About this exercise – In the entries that follow, find every line containing "turquoise" and copy it.

Coordinate-based object records –

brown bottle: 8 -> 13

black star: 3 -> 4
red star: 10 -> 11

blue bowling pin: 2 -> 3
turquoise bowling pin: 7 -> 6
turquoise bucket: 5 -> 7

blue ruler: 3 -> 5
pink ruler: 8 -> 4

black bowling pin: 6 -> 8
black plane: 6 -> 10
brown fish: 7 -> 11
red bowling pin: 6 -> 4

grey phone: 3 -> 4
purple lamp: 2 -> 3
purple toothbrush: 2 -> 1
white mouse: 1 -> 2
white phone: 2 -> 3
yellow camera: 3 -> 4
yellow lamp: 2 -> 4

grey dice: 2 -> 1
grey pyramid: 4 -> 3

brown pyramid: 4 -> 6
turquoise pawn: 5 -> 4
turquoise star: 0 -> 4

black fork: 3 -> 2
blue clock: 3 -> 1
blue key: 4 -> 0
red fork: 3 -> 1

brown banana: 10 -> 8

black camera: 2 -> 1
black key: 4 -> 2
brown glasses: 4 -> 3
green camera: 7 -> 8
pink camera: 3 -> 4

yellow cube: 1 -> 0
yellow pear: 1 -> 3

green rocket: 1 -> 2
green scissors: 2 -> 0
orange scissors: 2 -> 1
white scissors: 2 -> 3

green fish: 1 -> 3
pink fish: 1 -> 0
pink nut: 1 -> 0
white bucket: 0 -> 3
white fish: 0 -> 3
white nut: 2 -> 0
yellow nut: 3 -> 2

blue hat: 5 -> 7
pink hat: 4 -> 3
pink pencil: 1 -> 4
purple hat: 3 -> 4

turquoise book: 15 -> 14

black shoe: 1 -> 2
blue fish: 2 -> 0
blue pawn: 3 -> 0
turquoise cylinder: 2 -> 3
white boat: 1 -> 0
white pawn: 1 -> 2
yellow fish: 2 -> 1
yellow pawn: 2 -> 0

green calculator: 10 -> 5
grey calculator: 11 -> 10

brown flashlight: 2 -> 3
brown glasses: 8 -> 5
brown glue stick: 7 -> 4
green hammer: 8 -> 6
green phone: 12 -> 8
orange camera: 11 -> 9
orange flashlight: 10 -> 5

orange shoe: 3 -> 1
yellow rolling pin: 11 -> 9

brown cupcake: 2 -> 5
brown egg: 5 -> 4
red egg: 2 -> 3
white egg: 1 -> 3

Reply –
turquoise bowling pin: 7 -> 6
turquoise bucket: 5 -> 7
turquoise pawn: 5 -> 4
turquoise star: 0 -> 4
turquoise book: 15 -> 14
turquoise cylinder: 2 -> 3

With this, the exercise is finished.